PROBLEM TO SOLVE: Show all lines of the listing that contain the word "RESET".

DATA:
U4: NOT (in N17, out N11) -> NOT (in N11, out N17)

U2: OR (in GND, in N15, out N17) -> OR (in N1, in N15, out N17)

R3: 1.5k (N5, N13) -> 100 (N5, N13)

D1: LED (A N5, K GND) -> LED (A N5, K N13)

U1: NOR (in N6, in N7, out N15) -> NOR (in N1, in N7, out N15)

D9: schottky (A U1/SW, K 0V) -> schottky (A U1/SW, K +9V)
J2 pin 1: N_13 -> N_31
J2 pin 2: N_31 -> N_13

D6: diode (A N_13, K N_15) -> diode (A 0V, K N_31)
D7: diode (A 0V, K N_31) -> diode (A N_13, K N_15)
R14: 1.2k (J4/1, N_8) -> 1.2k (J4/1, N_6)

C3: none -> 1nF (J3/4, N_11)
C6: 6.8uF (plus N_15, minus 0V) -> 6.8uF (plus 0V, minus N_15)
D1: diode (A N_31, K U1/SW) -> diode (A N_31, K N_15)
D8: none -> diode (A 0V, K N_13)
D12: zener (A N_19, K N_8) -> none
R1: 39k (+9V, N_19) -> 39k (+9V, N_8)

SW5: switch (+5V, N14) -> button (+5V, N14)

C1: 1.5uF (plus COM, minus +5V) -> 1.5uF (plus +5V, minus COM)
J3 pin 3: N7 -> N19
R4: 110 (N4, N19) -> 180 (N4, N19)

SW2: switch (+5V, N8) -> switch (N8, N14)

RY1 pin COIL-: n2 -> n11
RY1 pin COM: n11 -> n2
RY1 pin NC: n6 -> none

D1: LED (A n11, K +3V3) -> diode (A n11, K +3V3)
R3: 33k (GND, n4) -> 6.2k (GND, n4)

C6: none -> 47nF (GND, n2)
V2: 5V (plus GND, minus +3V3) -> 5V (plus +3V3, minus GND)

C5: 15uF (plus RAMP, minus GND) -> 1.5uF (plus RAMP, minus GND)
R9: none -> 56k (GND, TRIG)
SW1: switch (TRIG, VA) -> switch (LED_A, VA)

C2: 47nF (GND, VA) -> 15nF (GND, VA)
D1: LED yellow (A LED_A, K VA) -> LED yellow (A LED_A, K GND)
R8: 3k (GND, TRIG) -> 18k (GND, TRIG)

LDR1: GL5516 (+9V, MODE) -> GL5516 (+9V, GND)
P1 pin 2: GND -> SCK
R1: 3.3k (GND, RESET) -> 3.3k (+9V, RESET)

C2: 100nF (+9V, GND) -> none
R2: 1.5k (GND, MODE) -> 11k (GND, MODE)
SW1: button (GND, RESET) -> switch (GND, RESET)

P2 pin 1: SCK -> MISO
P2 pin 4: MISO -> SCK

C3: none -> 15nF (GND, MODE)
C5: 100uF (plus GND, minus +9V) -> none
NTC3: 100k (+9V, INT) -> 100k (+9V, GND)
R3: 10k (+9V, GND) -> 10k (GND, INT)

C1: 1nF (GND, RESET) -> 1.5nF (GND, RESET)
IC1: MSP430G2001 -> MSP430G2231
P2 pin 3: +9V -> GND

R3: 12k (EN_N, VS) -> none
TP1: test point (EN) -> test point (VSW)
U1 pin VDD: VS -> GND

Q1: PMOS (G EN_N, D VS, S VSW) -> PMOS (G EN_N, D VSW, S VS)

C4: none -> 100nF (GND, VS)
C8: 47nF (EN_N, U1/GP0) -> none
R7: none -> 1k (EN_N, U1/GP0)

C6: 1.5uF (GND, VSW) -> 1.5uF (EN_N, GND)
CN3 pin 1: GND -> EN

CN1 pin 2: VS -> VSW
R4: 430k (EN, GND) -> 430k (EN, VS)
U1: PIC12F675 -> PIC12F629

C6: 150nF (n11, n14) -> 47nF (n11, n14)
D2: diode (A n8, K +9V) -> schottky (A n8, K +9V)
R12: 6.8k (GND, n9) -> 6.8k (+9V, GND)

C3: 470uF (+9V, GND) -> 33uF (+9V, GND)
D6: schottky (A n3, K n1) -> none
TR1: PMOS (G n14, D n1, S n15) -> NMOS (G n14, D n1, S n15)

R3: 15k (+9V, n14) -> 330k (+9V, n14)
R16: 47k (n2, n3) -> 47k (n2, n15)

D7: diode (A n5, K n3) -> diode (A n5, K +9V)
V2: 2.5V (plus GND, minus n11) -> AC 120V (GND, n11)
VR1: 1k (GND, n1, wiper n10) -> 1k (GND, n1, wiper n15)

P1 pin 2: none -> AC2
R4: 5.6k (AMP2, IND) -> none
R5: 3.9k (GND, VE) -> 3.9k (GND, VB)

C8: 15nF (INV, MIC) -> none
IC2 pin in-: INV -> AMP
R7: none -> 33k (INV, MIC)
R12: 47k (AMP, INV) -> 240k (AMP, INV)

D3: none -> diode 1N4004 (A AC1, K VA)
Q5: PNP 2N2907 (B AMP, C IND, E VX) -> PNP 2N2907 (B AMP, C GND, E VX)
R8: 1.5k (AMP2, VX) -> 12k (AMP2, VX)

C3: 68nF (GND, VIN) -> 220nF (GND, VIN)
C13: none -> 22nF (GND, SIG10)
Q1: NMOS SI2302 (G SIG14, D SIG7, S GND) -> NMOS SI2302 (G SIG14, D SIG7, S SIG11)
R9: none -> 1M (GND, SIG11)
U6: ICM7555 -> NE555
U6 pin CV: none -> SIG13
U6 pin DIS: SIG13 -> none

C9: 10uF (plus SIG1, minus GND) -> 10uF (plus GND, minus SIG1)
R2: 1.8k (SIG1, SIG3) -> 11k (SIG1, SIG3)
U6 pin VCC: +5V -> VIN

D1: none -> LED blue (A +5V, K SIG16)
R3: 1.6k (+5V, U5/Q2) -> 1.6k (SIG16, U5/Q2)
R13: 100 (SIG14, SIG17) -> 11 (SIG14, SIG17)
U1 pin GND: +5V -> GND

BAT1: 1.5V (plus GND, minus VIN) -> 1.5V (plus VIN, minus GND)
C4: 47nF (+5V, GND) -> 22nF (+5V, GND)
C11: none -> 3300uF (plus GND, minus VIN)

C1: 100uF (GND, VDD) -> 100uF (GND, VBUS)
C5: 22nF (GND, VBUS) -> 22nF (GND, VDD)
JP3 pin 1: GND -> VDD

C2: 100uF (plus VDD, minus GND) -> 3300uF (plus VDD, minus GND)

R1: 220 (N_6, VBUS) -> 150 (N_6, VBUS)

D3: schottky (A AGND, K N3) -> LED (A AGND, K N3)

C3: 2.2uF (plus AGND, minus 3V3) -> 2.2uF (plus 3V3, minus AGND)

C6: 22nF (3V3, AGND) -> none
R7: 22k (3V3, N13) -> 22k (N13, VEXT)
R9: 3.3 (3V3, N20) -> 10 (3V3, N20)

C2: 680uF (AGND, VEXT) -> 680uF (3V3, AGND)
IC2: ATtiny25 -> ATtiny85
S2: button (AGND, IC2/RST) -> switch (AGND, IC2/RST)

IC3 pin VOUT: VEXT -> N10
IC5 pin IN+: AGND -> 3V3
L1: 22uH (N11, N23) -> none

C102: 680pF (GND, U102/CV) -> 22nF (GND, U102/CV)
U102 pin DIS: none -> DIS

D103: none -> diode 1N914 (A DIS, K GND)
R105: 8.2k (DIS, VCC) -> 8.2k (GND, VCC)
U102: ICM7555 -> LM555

WRITTEN REPLY:
R1: 3.3k (GND, RESET) -> 3.3k (+9V, RESET)
SW1: button (GND, RESET) -> switch (GND, RESET)
C1: 1nF (GND, RESET) -> 1.5nF (GND, RESET)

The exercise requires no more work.